- _Supplied records_:
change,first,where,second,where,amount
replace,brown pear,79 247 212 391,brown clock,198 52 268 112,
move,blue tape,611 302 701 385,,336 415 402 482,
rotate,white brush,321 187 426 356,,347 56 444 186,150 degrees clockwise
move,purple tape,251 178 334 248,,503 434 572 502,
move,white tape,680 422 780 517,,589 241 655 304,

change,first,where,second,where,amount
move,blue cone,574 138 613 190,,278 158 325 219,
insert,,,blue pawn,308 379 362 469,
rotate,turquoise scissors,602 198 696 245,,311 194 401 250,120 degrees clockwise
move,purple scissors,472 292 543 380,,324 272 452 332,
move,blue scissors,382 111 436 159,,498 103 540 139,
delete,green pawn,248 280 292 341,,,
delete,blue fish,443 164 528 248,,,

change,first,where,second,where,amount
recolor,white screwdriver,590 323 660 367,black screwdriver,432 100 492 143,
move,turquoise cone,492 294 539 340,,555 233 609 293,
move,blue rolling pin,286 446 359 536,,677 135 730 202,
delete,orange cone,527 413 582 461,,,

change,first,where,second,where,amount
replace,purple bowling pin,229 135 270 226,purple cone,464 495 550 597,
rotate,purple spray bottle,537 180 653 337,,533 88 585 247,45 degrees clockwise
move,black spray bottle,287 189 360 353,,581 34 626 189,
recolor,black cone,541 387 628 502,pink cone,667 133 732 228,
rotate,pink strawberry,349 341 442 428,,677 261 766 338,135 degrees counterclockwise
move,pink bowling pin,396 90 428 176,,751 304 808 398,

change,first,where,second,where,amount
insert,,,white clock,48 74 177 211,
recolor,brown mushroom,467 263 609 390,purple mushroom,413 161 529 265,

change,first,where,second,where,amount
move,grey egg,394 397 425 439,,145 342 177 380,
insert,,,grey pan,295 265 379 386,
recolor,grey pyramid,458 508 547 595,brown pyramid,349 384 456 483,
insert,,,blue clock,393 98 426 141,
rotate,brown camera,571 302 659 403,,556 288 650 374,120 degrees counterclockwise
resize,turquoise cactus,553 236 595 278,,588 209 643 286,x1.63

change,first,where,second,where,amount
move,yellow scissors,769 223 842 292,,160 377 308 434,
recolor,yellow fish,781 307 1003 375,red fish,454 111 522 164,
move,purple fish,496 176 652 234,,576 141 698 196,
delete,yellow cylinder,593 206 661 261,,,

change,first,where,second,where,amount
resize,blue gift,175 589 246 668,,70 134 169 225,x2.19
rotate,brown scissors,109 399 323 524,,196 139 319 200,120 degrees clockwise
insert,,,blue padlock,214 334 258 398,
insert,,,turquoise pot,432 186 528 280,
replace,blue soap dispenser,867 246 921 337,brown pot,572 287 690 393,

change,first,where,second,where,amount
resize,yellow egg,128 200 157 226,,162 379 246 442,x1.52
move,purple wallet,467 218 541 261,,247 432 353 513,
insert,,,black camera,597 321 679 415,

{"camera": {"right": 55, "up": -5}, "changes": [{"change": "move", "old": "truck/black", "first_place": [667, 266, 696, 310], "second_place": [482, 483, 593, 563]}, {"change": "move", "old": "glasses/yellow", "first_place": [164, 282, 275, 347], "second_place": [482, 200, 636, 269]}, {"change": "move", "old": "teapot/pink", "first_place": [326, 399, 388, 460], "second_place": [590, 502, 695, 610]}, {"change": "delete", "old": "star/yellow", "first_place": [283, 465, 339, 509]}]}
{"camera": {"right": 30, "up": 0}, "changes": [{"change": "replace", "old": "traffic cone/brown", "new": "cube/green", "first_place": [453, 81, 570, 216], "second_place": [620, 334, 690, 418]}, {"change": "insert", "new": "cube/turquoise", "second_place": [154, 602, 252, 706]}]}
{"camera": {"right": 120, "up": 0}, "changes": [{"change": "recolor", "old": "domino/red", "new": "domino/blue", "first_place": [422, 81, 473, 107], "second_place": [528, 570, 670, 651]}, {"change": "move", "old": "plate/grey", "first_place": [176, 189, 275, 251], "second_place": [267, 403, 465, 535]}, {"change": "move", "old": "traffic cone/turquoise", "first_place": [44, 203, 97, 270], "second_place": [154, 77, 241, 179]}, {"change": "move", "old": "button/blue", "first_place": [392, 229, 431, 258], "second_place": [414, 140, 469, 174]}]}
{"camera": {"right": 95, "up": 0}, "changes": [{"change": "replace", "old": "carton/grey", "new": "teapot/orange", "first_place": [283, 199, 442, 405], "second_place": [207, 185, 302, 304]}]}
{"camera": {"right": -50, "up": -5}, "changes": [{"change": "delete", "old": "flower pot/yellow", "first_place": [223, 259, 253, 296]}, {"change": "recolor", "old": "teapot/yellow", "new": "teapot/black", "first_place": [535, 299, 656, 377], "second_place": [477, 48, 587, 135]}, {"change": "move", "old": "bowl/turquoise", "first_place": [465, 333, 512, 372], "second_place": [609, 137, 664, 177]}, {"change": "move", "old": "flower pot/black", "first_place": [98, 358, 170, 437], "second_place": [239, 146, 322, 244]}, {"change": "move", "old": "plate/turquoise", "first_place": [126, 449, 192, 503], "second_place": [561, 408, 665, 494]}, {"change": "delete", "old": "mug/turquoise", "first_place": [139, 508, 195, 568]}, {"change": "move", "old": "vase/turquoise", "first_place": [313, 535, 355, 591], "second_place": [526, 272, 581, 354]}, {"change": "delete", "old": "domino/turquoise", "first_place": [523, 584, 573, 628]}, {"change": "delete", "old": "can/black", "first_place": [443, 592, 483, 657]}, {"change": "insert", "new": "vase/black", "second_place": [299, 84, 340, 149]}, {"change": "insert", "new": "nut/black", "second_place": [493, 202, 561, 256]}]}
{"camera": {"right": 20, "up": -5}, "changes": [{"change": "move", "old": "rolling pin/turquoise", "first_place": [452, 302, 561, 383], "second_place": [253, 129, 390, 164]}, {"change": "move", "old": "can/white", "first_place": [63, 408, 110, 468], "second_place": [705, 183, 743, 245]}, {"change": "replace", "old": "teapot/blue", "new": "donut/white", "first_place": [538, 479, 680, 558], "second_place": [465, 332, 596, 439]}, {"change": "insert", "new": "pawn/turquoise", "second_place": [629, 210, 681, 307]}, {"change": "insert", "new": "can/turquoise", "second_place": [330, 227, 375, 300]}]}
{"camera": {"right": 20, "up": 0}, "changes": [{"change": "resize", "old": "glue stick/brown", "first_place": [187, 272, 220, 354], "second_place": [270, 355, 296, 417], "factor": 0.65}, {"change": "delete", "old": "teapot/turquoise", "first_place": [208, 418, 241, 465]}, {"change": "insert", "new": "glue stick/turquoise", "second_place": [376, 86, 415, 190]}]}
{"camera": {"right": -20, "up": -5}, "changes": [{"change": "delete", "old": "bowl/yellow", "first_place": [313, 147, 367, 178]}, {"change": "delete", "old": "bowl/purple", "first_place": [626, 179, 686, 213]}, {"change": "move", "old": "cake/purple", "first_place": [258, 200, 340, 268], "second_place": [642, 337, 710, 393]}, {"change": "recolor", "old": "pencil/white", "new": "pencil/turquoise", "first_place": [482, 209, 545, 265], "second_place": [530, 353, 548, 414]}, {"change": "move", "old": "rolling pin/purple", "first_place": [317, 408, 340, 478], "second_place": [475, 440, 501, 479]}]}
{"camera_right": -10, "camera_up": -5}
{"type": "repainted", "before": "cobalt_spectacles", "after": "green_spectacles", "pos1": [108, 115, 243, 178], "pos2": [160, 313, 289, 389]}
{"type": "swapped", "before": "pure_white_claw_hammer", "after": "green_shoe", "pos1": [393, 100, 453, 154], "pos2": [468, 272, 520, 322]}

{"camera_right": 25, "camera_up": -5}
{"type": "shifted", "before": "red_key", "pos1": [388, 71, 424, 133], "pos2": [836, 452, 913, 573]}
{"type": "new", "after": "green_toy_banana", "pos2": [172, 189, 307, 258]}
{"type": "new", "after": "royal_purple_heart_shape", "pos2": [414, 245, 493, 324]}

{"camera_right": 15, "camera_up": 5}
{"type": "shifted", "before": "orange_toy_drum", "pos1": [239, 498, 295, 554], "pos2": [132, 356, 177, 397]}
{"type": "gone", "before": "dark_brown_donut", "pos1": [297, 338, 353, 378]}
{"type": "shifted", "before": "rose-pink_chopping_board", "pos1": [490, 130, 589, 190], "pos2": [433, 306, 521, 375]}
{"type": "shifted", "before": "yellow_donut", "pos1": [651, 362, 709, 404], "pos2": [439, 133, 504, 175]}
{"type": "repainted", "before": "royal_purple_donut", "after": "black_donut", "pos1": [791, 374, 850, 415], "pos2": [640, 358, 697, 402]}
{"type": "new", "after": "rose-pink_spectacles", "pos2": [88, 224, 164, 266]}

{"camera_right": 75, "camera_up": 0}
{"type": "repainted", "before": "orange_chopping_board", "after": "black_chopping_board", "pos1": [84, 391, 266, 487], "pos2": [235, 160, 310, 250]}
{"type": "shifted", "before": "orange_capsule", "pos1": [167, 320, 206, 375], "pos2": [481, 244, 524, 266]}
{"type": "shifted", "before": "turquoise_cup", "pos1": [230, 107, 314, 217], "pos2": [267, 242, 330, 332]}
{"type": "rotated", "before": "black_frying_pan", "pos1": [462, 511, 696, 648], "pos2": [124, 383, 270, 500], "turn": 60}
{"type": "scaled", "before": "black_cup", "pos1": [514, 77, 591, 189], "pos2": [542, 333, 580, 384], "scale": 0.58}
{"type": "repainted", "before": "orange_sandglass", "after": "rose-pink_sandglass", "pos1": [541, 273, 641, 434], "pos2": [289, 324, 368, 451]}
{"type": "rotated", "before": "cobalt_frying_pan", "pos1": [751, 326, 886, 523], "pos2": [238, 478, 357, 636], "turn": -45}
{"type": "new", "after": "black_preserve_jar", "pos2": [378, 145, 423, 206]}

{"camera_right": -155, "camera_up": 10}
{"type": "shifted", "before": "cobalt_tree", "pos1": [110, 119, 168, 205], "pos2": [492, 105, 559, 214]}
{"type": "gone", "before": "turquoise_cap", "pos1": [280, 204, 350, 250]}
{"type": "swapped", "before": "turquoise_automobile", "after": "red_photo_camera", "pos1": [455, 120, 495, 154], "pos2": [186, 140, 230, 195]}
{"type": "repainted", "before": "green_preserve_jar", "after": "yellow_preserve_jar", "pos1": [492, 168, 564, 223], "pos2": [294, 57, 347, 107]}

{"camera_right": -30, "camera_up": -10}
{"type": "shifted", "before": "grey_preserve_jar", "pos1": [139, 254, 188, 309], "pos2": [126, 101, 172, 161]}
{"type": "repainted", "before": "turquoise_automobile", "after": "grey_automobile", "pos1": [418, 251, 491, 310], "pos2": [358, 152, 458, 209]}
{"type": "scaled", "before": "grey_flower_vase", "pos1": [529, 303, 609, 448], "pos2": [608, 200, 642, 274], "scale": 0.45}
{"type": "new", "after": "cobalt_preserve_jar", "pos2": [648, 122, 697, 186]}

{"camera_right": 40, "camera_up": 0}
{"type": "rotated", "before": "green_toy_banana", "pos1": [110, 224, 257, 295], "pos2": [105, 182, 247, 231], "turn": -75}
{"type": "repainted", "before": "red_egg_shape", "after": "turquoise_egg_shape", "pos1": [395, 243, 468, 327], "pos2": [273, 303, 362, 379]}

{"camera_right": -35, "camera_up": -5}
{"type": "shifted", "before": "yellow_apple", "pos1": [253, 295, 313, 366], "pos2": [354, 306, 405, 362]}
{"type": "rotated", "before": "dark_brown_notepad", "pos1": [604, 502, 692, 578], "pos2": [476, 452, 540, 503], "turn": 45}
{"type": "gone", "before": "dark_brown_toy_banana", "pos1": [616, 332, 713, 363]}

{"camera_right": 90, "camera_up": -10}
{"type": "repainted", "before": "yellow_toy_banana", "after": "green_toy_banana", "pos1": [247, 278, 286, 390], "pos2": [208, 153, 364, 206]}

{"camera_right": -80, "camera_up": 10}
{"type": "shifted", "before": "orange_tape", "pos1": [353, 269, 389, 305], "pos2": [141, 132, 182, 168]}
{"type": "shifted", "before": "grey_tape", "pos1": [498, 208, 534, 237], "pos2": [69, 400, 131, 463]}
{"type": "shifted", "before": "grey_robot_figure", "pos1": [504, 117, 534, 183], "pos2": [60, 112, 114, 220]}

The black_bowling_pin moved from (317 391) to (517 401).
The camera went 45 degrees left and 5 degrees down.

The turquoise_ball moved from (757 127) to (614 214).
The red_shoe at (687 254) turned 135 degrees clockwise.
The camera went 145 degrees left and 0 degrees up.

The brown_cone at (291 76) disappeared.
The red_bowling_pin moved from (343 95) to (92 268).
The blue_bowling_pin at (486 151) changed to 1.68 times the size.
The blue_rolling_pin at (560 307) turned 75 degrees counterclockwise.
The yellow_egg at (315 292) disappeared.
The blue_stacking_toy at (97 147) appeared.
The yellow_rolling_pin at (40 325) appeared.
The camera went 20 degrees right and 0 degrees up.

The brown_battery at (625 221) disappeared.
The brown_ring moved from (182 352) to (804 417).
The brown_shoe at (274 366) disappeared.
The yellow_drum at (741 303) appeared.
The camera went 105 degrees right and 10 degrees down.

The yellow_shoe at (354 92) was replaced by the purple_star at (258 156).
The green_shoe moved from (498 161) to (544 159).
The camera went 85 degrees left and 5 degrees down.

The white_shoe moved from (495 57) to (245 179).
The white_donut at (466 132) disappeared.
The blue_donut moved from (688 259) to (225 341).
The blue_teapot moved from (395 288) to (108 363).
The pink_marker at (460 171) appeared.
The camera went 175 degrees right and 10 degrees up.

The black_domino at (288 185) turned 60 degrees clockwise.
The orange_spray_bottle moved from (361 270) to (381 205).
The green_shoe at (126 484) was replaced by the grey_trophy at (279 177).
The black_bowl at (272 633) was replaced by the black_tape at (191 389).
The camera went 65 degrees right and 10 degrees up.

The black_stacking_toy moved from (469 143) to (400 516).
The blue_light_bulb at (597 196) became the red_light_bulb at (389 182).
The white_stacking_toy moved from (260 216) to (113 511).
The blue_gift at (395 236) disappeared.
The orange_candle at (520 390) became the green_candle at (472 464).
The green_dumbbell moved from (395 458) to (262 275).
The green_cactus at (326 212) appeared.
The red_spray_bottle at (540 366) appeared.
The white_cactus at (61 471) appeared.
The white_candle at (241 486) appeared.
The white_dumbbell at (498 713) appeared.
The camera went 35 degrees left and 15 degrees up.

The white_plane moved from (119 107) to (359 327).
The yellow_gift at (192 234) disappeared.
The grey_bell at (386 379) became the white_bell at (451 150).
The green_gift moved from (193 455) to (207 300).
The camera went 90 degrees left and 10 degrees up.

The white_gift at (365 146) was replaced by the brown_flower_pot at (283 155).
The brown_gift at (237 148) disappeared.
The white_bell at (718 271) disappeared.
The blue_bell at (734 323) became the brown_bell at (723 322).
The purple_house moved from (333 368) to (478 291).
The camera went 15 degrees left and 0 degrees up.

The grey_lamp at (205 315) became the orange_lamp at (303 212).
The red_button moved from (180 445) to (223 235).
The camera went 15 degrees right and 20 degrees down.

- _Work instruction_:
Only the lines above from the line containing "rotate,white brush,321 187" through the line containing "rotate,brown camera,571 302" should be retyped, exactly and with both ends included.

- _Solved exercise_:
rotate,white brush,321 187 426 356,,347 56 444 186,150 degrees clockwise
move,purple tape,251 178 334 248,,503 434 572 502,
move,white tape,680 422 780 517,,589 241 655 304,

change,first,where,second,where,amount
move,blue cone,574 138 613 190,,278 158 325 219,
insert,,,blue pawn,308 379 362 469,
rotate,turquoise scissors,602 198 696 245,,311 194 401 250,120 degrees clockwise
move,purple scissors,472 292 543 380,,324 272 452 332,
move,blue scissors,382 111 436 159,,498 103 540 139,
delete,green pawn,248 280 292 341,,,
delete,blue fish,443 164 528 248,,,

change,first,where,second,where,amount
recolor,white screwdriver,590 323 660 367,black screwdriver,432 100 492 143,
move,turquoise cone,492 294 539 340,,555 233 609 293,
move,blue rolling pin,286 446 359 536,,677 135 730 202,
delete,orange cone,527 413 582 461,,,

change,first,where,second,where,amount
replace,purple bowling pin,229 135 270 226,purple cone,464 495 550 597,
rotate,purple spray bottle,537 180 653 337,,533 88 585 247,45 degrees clockwise
move,black spray bottle,287 189 360 353,,581 34 626 189,
recolor,black cone,541 387 628 502,pink cone,667 133 732 228,
rotate,pink strawberry,349 341 442 428,,677 261 766 338,135 degrees counterclockwise
move,pink bowling pin,396 90 428 176,,751 304 808 398,

change,first,where,second,where,amount
insert,,,white clock,48 74 177 211,
recolor,brown mushroom,467 263 609 390,purple mushroom,413 161 529 265,

change,first,where,second,where,amount
move,grey egg,394 397 425 439,,145 342 177 380,
insert,,,grey pan,295 265 379 386,
recolor,grey pyramid,458 508 547 595,brown pyramid,349 384 456 483,
insert,,,blue clock,393 98 426 141,
rotate,brown camera,571 302 659 403,,556 288 650 374,120 degrees counterclockwise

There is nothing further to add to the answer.